_Task to complete_
Repeat the listing exactly as given, omitting every image.
•••
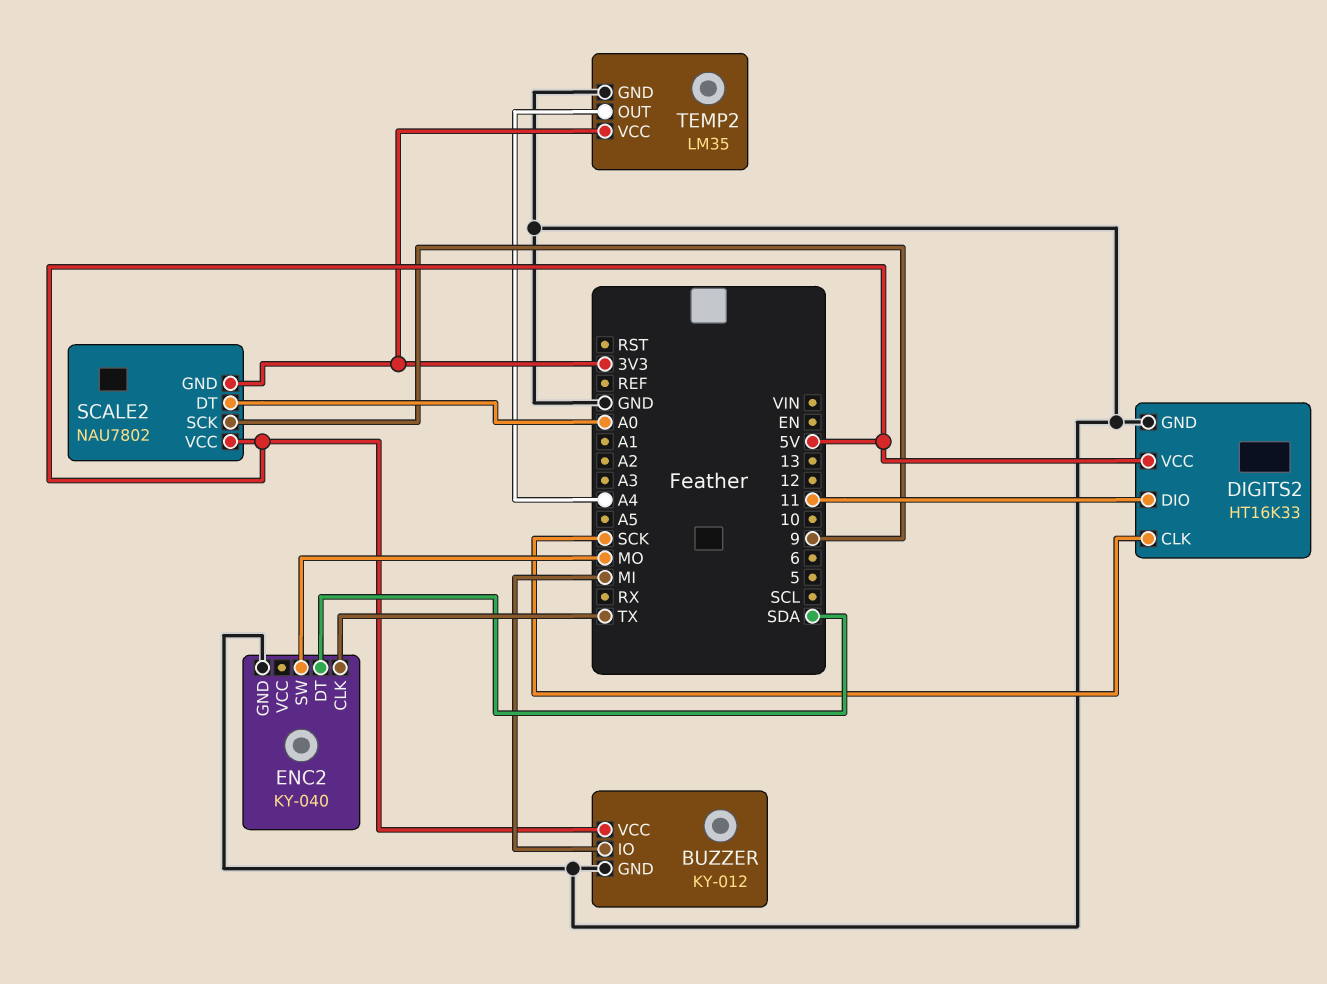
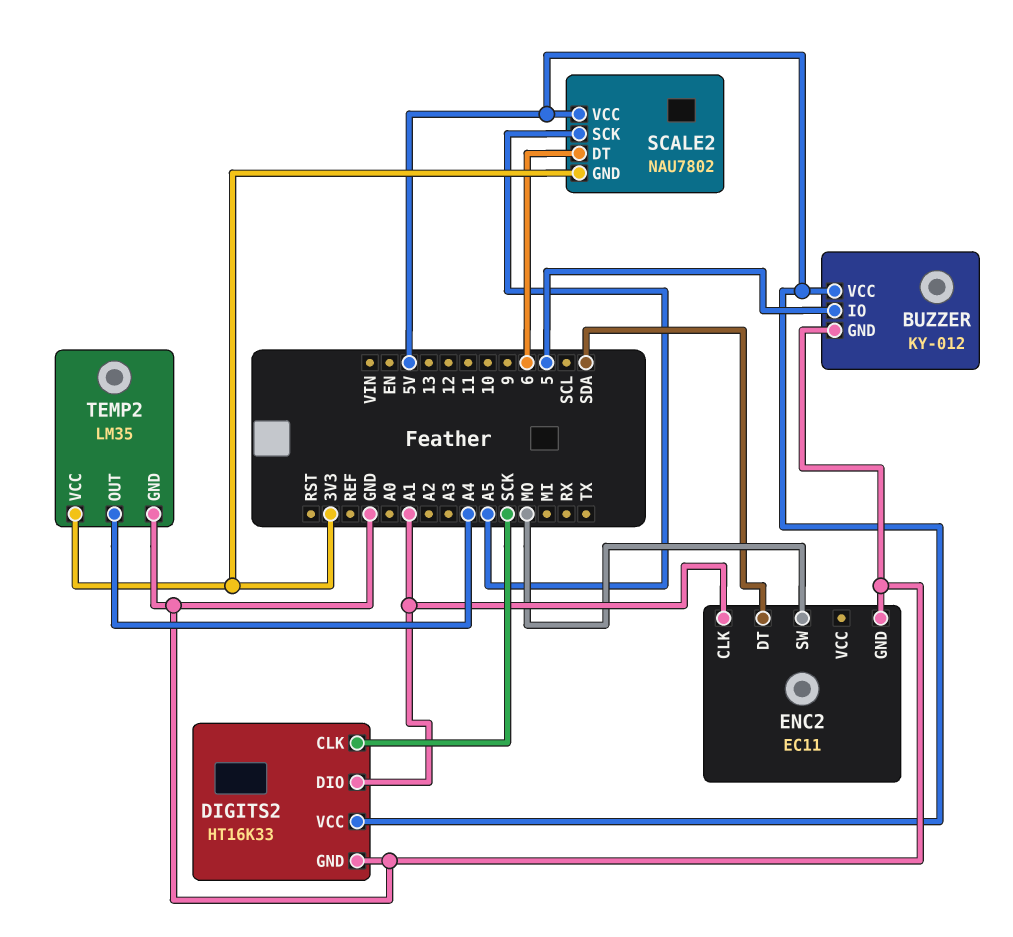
BUZZER pin IO: MI -> 5
DIGITS2 pin DIO: 11 -> A1
ENC2: KY-040 -> EC11
ENC2 pin CLK: TX -> A1
SCALE2 pin DT: A0 -> 6
SCALE2 pin SCK: 9 -> A5

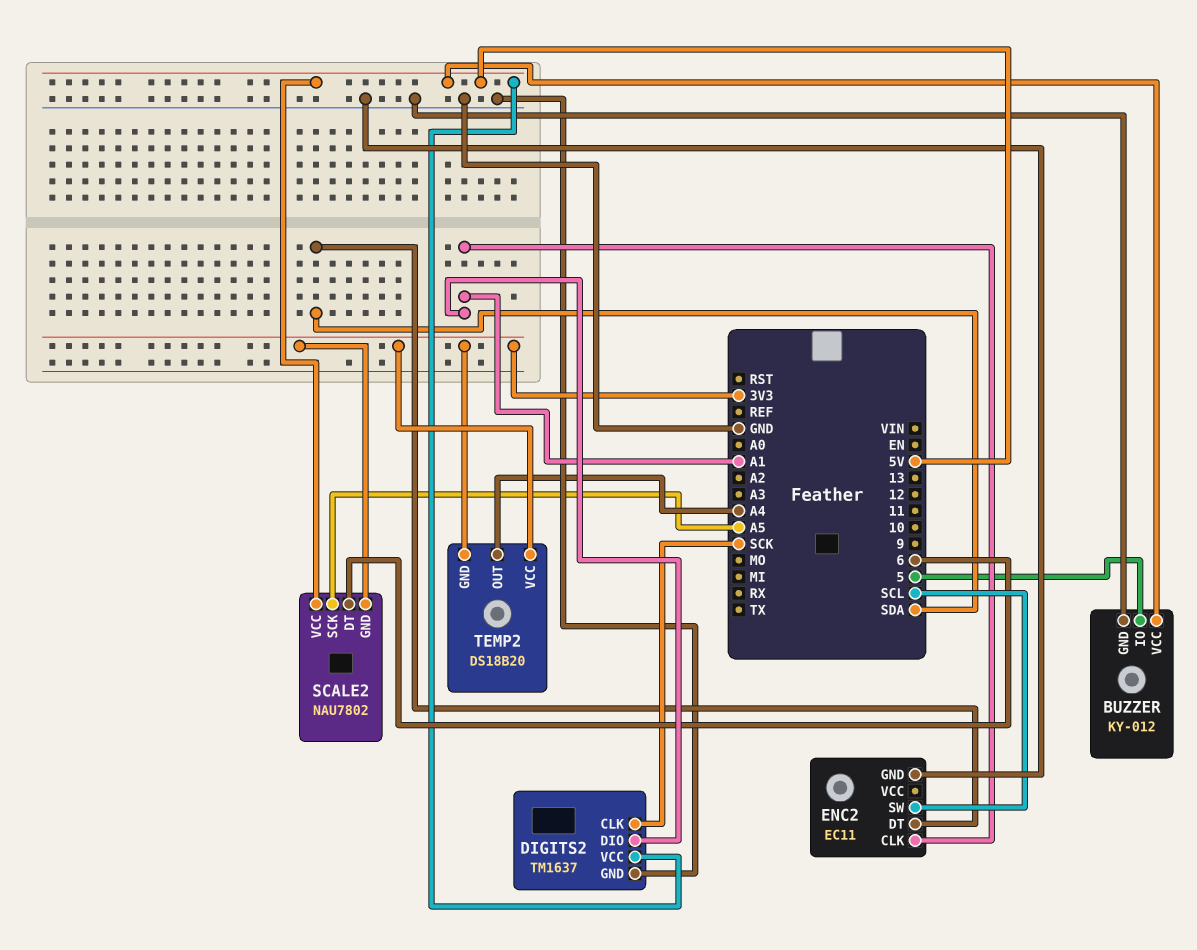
DIGITS2: HT16K33 -> TM1637
ENC2 pin SW: MO -> SCL
TEMP2: LM35 -> DS18B20
TEMP2 pin GND: GND -> 3V3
•••
_Solved exercise_
BUZZER pin IO: MI -> 5
DIGITS2 pin DIO: 11 -> A1
ENC2: KY-040 -> EC11
ENC2 pin CLK: TX -> A1
SCALE2 pin DT: A0 -> 6
SCALE2 pin SCK: 9 -> A5

DIGITS2: HT16K33 -> TM1637
ENC2 pin SW: MO -> SCL
TEMP2: LM35 -> DS18B20
TEMP2 pin GND: GND -> 3V3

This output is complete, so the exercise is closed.